TASK PROMPT - Across the entries that follow, count each line holding "brick" and state the total alone.

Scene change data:
━━━
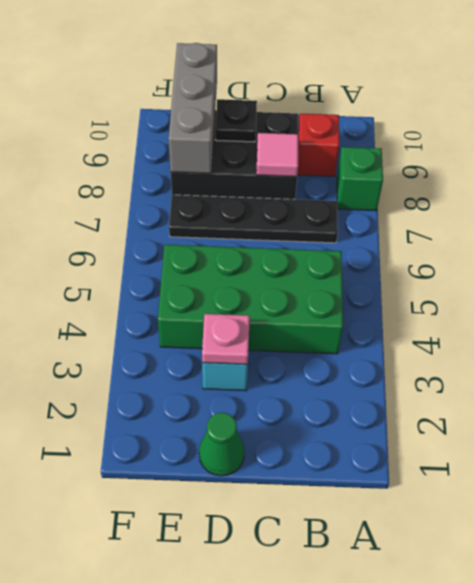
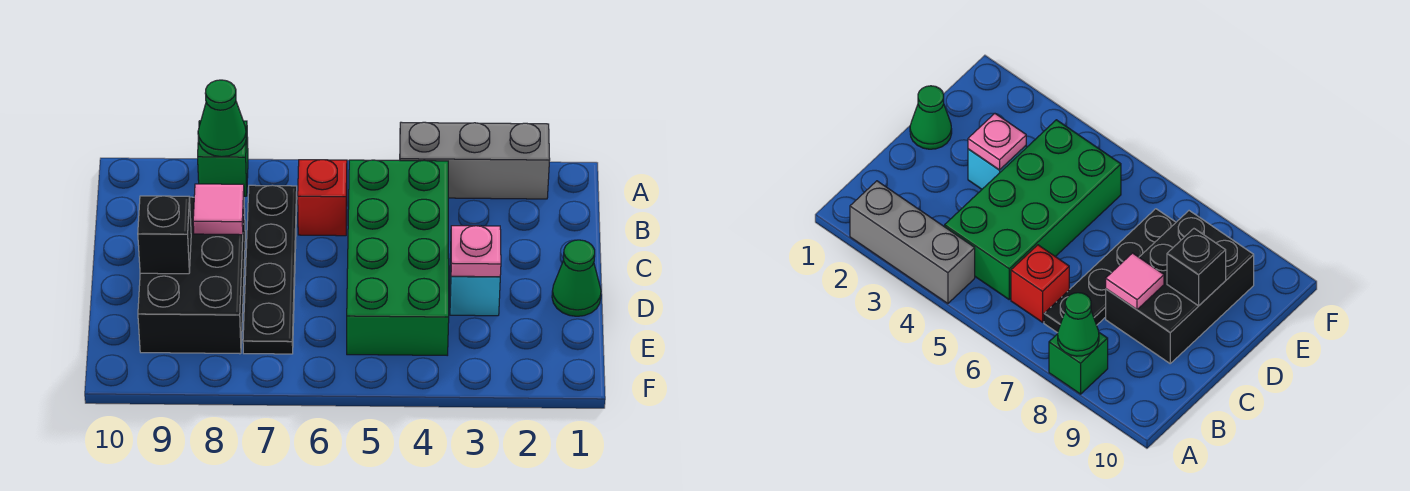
none -> green cone A8 level 2
red brick B9 level 1 -> red brick B6 level 1
black plate D9 level 2 -> black brick D9 level 2
grey brick E8:E10 level 2 -> grey brick A2:A4 level 1

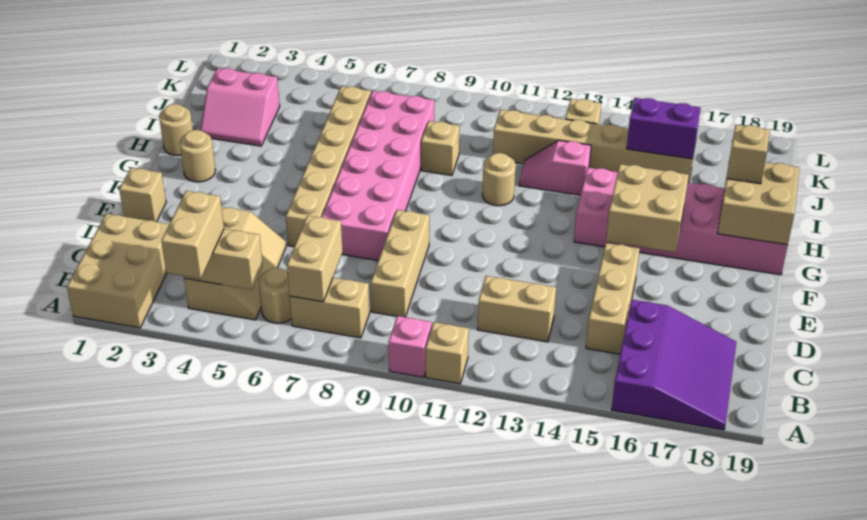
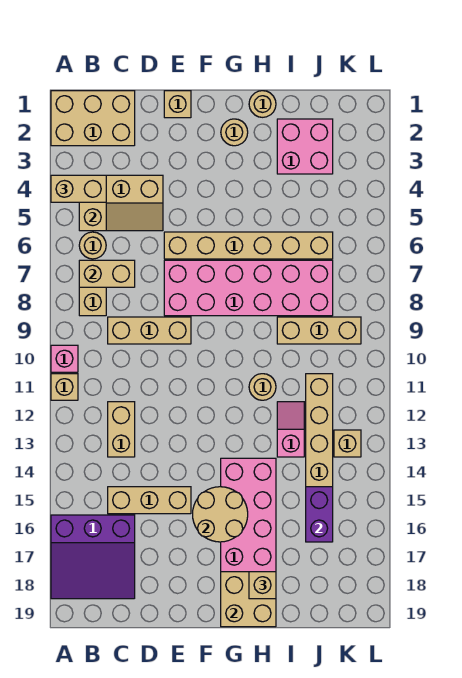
tan brick F15:G16 level 2 -> tan round brick F15:G16 level 2
pink slope I2:J3 level 1 top J -> pink brick I2:J3 level 1
tan brick I9 level 1 -> tan brick I9:K9 level 1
━━━
YOUR SOLUTION - 6